● **LISTED RECORDS**
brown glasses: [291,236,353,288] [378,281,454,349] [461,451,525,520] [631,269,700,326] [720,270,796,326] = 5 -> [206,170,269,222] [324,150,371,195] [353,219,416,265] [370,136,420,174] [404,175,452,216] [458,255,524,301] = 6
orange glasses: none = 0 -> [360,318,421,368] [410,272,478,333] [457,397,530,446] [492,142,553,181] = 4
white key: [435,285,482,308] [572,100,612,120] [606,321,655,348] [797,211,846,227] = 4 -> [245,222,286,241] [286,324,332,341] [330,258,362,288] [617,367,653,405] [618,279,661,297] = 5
* * *
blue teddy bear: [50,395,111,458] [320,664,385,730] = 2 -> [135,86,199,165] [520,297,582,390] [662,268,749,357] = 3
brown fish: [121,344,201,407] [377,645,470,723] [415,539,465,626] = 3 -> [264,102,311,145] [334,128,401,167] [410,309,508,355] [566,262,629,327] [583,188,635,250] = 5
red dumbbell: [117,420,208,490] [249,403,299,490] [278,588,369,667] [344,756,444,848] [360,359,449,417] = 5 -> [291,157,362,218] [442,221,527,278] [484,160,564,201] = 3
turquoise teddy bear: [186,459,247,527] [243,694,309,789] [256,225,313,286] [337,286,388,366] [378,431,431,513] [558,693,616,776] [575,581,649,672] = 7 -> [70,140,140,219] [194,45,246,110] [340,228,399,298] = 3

● **ACTION ITEM**
Copy out only the lines above from the one with "blue teddy bear: [50,395,111,458]" to the one with "turquoise teddy bear: [186,459,247,527]", inclusive, exactly as they stand.

● **ANSWER FOR THIS EXERCISE**
blue teddy bear: [50,395,111,458] [320,664,385,730] = 2 -> [135,86,199,165] [520,297,582,390] [662,268,749,357] = 3
brown fish: [121,344,201,407] [377,645,470,723] [415,539,465,626] = 3 -> [264,102,311,145] [334,128,401,167] [410,309,508,355] [566,262,629,327] [583,188,635,250] = 5
red dumbbell: [117,420,208,490] [249,403,299,490] [278,588,369,667] [344,756,444,848] [360,359,449,417] = 5 -> [291,157,362,218] [442,221,527,278] [484,160,564,201] = 3
turquoise teddy bear: [186,459,247,527] [243,694,309,789] [256,225,313,286] [337,286,388,366] [378,431,431,513] [558,693,616,776] [575,581,649,672] = 7 -> [70,140,140,219] [194,45,246,110] [340,228,399,298] = 3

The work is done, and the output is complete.